> **MATERIALS PROVIDED**

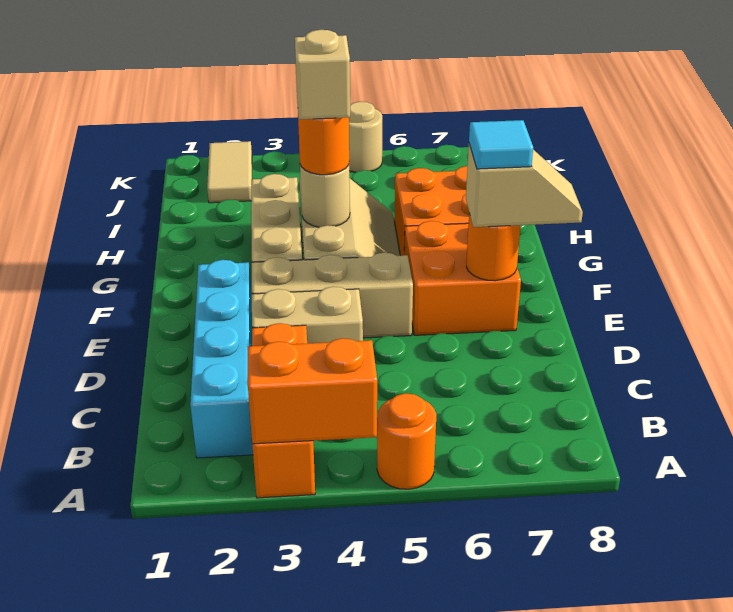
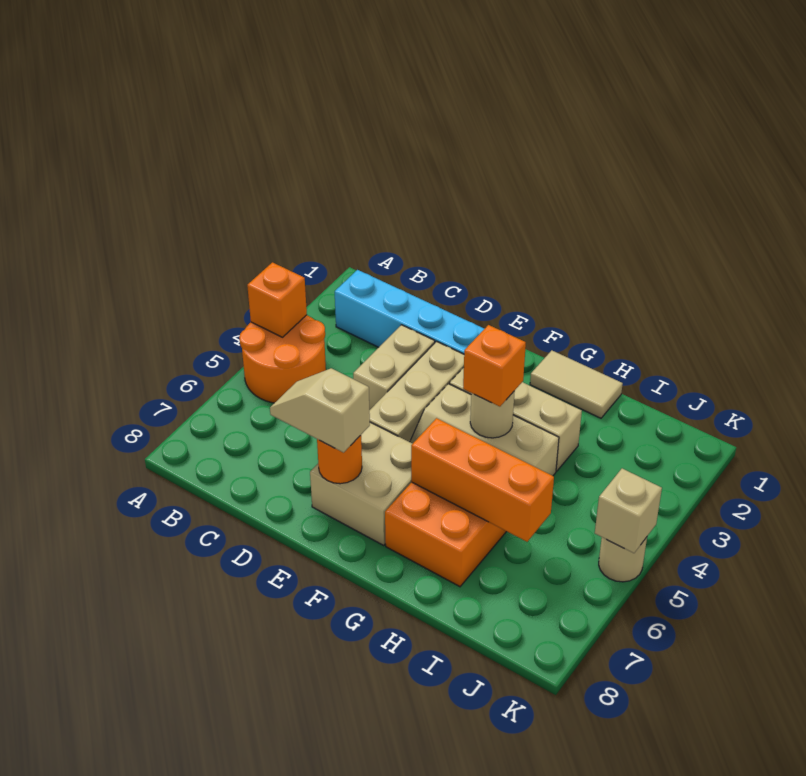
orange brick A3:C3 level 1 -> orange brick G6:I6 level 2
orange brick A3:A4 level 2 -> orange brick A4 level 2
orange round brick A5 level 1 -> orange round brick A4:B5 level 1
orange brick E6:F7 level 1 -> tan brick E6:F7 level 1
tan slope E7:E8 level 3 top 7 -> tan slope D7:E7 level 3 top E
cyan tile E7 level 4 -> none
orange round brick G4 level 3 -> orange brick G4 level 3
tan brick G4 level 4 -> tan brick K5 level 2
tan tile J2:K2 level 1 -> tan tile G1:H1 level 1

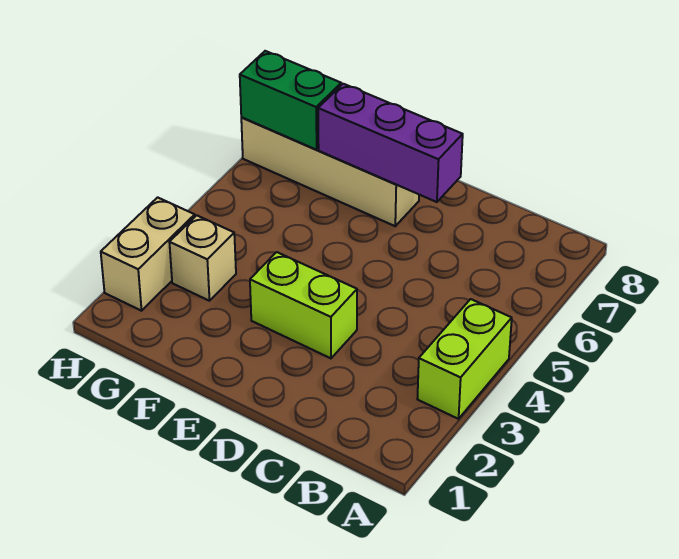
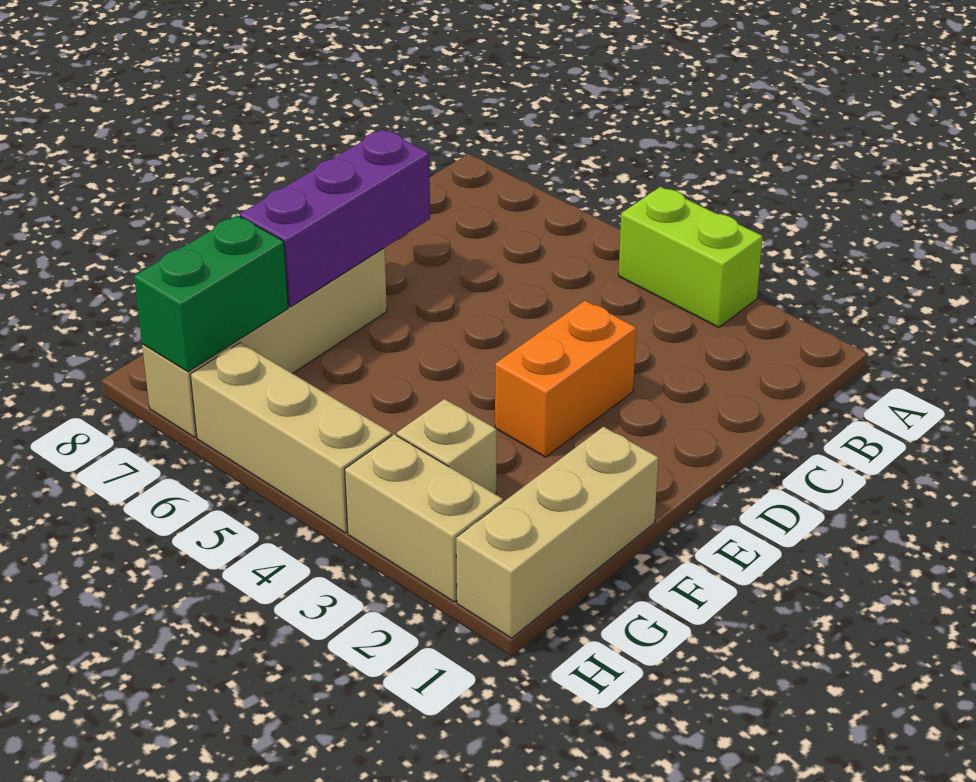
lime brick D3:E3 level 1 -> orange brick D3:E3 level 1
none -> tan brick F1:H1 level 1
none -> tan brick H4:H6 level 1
==
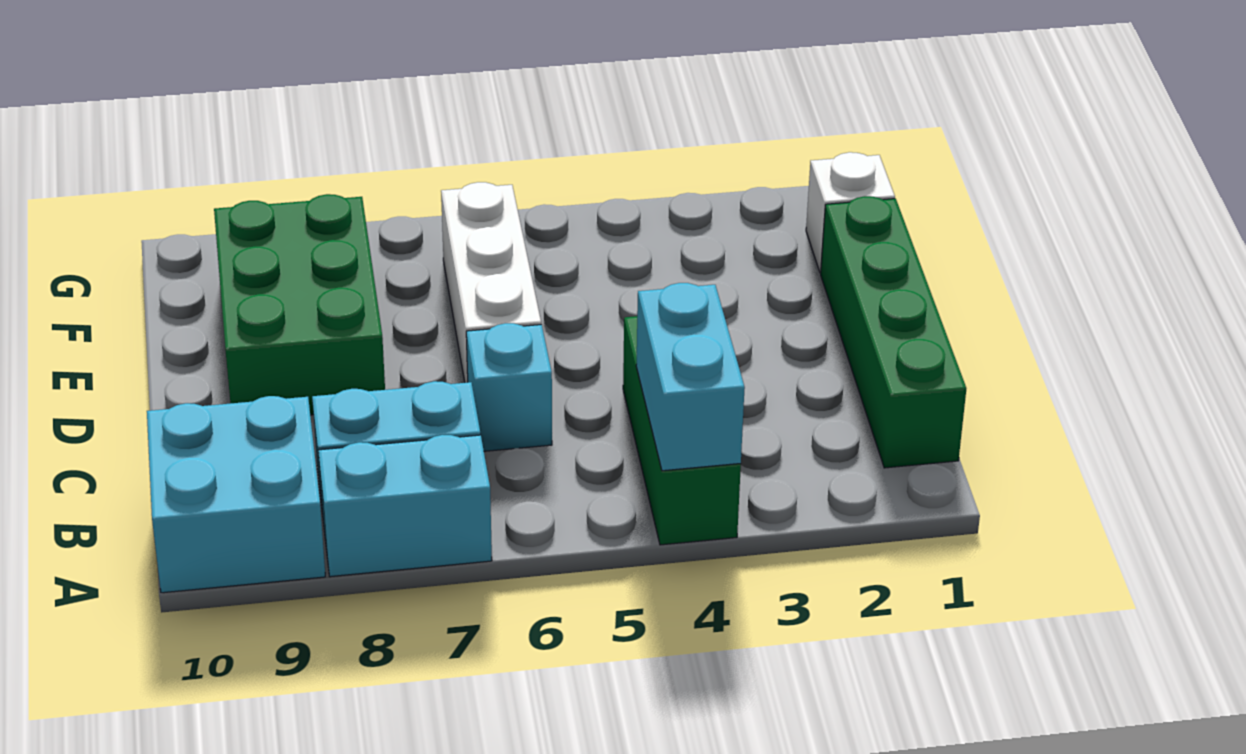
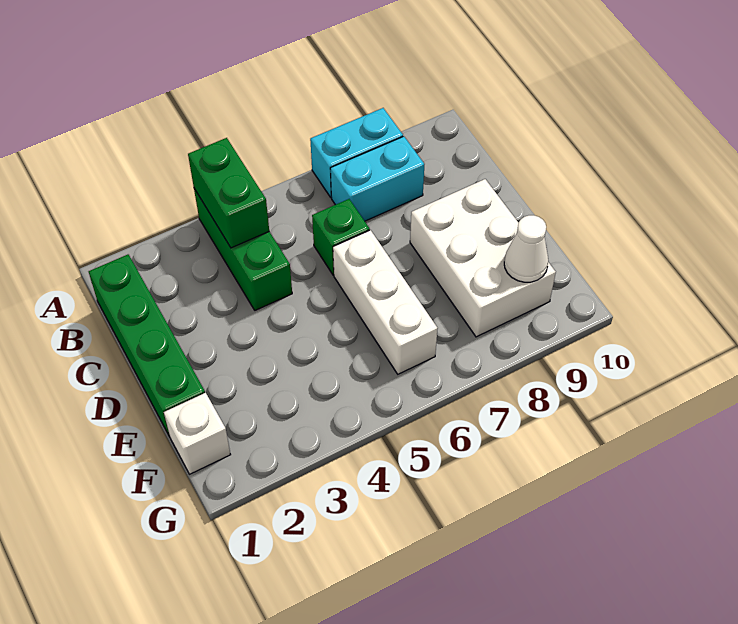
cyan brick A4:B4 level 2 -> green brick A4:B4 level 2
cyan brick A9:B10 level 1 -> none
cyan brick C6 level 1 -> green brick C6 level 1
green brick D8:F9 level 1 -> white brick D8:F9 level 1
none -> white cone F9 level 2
==
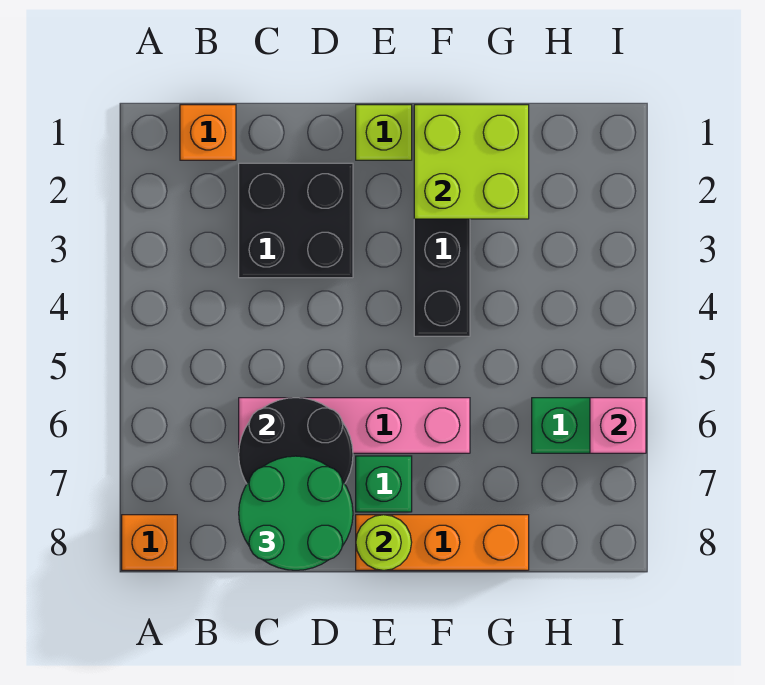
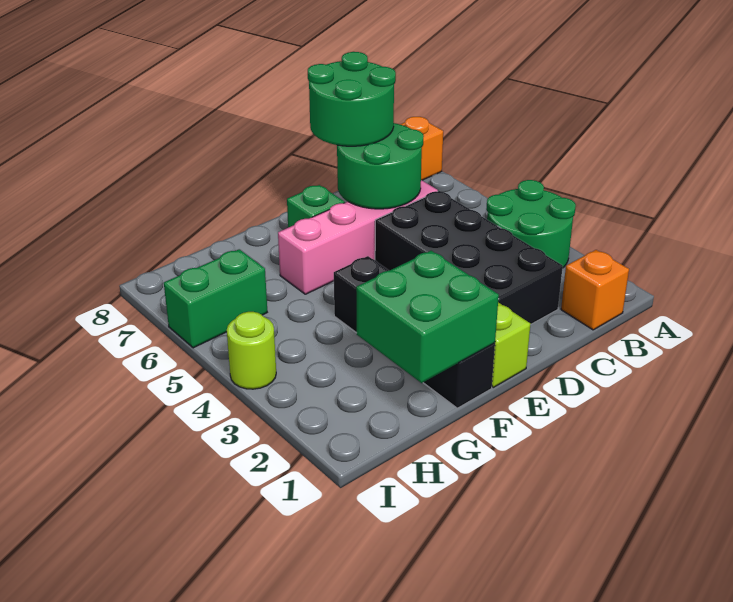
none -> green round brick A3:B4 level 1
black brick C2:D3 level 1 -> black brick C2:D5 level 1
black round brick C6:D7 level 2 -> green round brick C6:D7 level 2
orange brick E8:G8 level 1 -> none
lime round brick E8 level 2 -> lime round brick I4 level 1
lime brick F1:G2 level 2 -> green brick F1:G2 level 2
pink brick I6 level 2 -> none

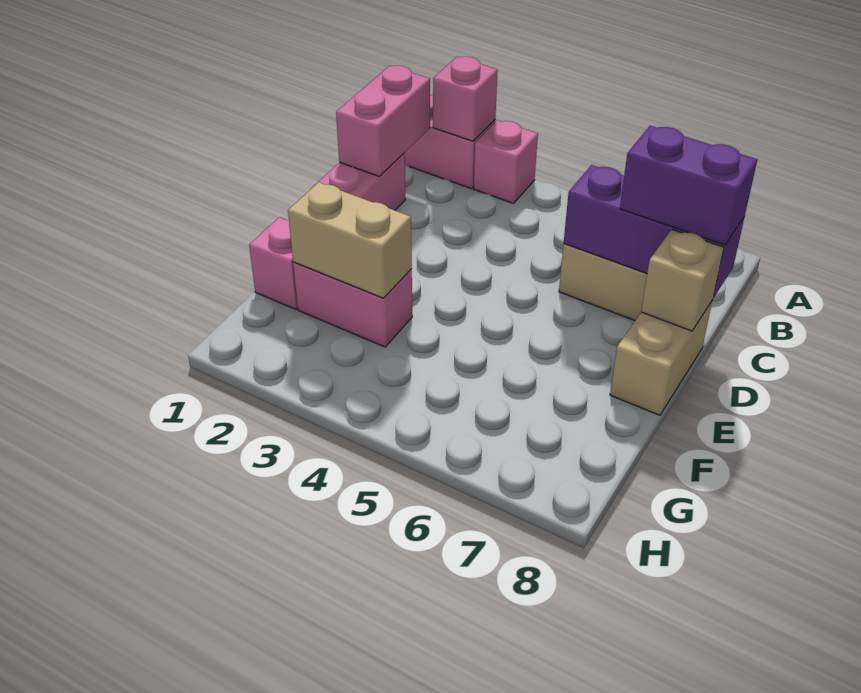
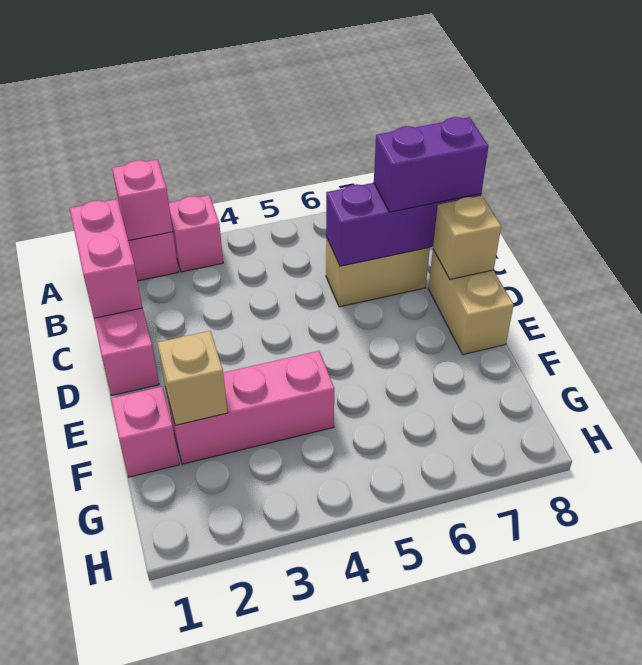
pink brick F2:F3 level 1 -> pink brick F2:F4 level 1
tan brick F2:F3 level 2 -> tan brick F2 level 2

> **TASK DESCRIPTION**
Starting with the line that holds "green brick D8:F9" and ending with the line that holds "none -> white cone F9 level 2", retype every line in the data above exactly, and nothing else.

> **REPLY TO THE TASK**
green brick D8:F9 level 1 -> white brick D8:F9 level 1
none -> white cone F9 level 2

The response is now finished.